Recorded information:
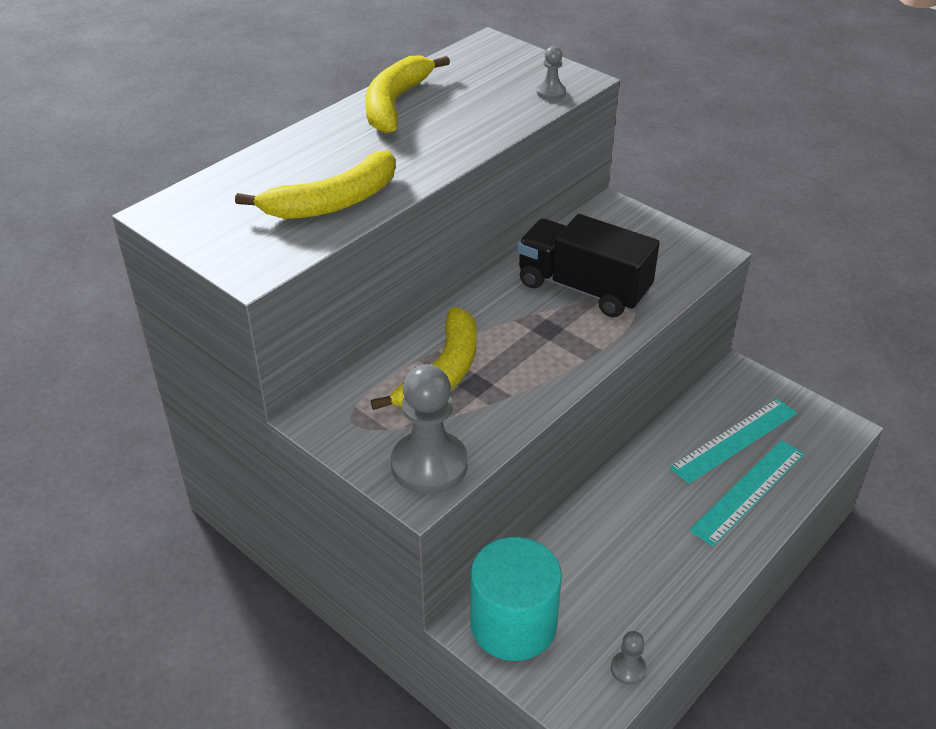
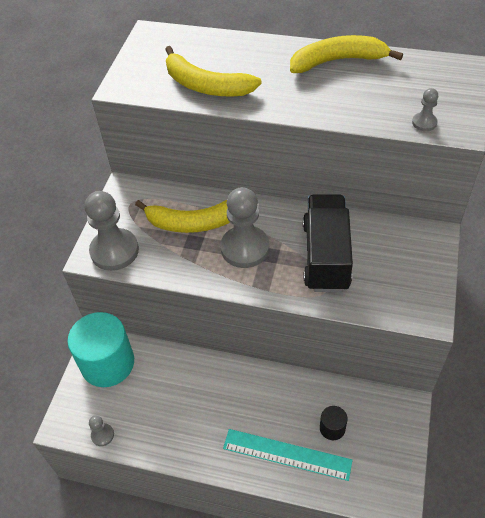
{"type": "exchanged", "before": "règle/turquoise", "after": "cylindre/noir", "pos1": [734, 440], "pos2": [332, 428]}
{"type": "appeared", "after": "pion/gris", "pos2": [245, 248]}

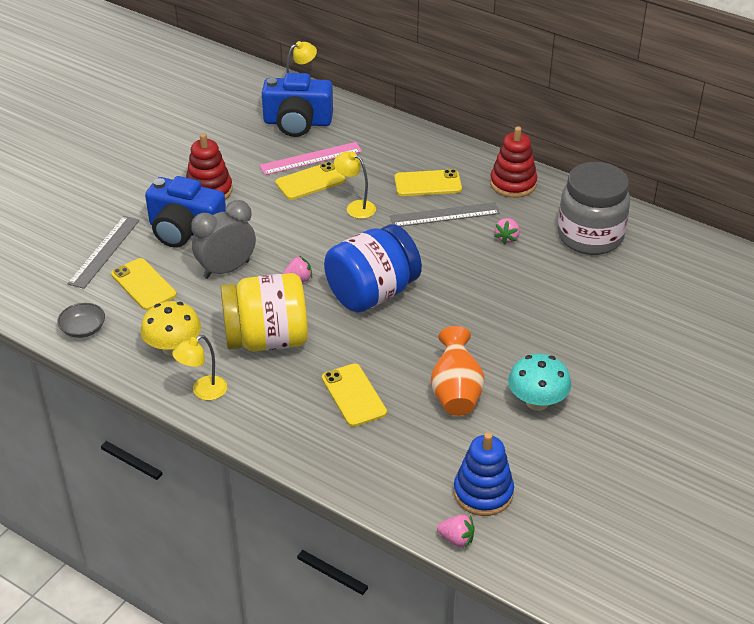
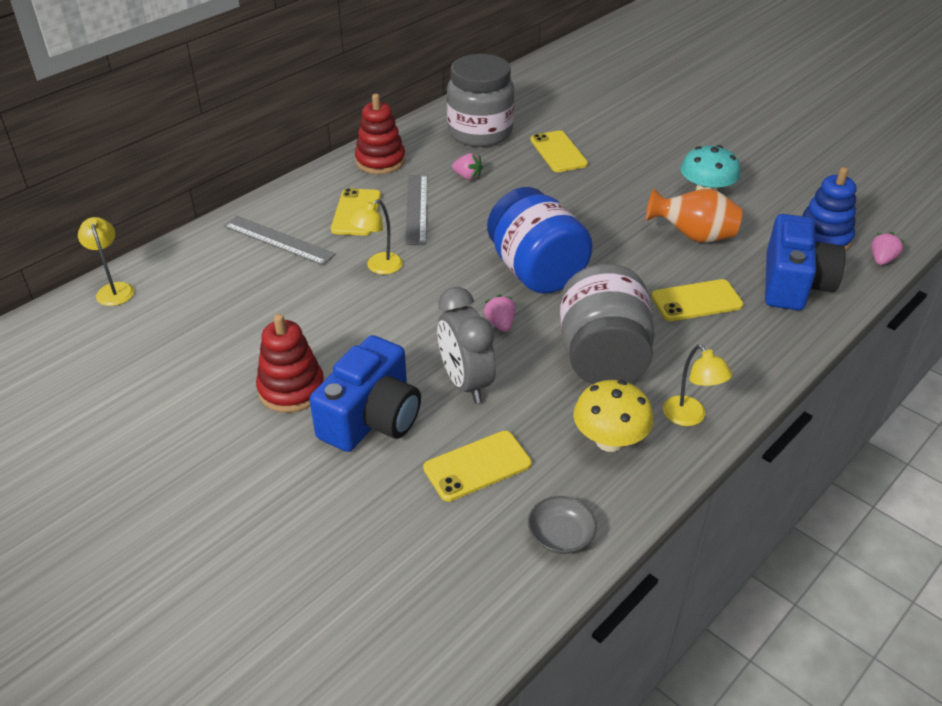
{"type": "relocated", "before": "règle/gris", "pos1": [104, 251], "pos2": [278, 240]}
{"type": "colour", "before": "bocal/jaune", "after": "bocal/gris", "pos1": [267, 339], "pos2": [602, 357]}
{"type": "missing", "before": "règle/rose", "pos1": [311, 158]}
{"type": "relocated", "before": "appareil photo/bleu", "pos1": [297, 122], "pos2": [794, 284]}
{"type": "relocated", "before": "téléphone/jaune", "pos1": [310, 181], "pos2": [558, 152]}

Activity: Word for word, retype the material above without its pictures.

Answer space:
{"type": "exchanged", "before": "règle/turquoise", "after": "cylindre/noir", "pos1": [734, 440], "pos2": [332, 428]}
{"type": "appeared", "after": "pion/gris", "pos2": [245, 248]}

{"type": "relocated", "before": "règle/gris", "pos1": [104, 251], "pos2": [278, 240]}
{"type": "colour", "before": "bocal/jaune", "after": "bocal/gris", "pos1": [267, 339], "pos2": [602, 357]}
{"type": "missing", "before": "règle/rose", "pos1": [311, 158]}
{"type": "relocated", "before": "appareil photo/bleu", "pos1": [297, 122], "pos2": [794, 284]}
{"type": "relocated", "before": "téléphone/jaune", "pos1": [310, 181], "pos2": [558, 152]}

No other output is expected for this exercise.